▸ WHAT IS EXPECTED
Provide the data again exactly, including every line that follows.

- Opening Delimiter -

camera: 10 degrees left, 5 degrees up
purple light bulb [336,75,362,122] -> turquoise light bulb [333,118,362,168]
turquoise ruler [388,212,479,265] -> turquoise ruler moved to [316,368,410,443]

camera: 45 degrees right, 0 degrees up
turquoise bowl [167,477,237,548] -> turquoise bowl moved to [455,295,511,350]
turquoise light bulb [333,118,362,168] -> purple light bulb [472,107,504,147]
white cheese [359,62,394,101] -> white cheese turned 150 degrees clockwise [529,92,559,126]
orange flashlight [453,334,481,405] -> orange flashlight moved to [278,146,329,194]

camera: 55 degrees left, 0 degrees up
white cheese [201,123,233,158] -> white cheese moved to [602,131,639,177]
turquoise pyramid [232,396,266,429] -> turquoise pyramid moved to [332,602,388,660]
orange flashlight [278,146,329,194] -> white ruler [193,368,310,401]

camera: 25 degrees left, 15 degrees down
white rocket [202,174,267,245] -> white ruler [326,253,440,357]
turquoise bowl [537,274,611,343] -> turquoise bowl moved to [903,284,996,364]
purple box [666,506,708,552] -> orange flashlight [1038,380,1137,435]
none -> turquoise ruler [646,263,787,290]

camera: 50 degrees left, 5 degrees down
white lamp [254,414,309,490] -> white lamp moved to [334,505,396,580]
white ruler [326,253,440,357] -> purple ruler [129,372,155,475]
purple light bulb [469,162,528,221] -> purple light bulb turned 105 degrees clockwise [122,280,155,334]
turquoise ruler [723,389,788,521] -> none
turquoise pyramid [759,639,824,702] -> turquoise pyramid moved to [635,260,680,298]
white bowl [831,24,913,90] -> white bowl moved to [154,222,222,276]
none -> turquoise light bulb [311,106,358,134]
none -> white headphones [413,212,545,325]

- Closing Delimiter -

▸ TASK RESULT
camera: 10 degrees left, 5 degrees up
purple light bulb [336,75,362,122] -> turquoise light bulb [333,118,362,168]
turquoise ruler [388,212,479,265] -> turquoise ruler moved to [316,368,410,443]

camera: 45 degrees right, 0 degrees up
turquoise bowl [167,477,237,548] -> turquoise bowl moved to [455,295,511,350]
turquoise light bulb [333,118,362,168] -> purple light bulb [472,107,504,147]
white cheese [359,62,394,101] -> white cheese turned 150 degrees clockwise [529,92,559,126]
orange flashlight [453,334,481,405] -> orange flashlight moved to [278,146,329,194]

camera: 55 degrees left, 0 degrees up
white cheese [201,123,233,158] -> white cheese moved to [602,131,639,177]
turquoise pyramid [232,396,266,429] -> turquoise pyramid moved to [332,602,388,660]
orange flashlight [278,146,329,194] -> white ruler [193,368,310,401]

camera: 25 degrees left, 15 degrees down
white rocket [202,174,267,245] -> white ruler [326,253,440,357]
turquoise bowl [537,274,611,343] -> turquoise bowl moved to [903,284,996,364]
purple box [666,506,708,552] -> orange flashlight [1038,380,1137,435]
none -> turquoise ruler [646,263,787,290]

camera: 50 degrees left, 5 degrees down
white lamp [254,414,309,490] -> white lamp moved to [334,505,396,580]
white ruler [326,253,440,357] -> purple ruler [129,372,155,475]
purple light bulb [469,162,528,221] -> purple light bulb turned 105 degrees clockwise [122,280,155,334]
turquoise ruler [723,389,788,521] -> none
turquoise pyramid [759,639,824,702] -> turquoise pyramid moved to [635,260,680,298]
white bowl [831,24,913,90] -> white bowl moved to [154,222,222,276]
none -> turquoise light bulb [311,106,358,134]
none -> white headphones [413,212,545,325]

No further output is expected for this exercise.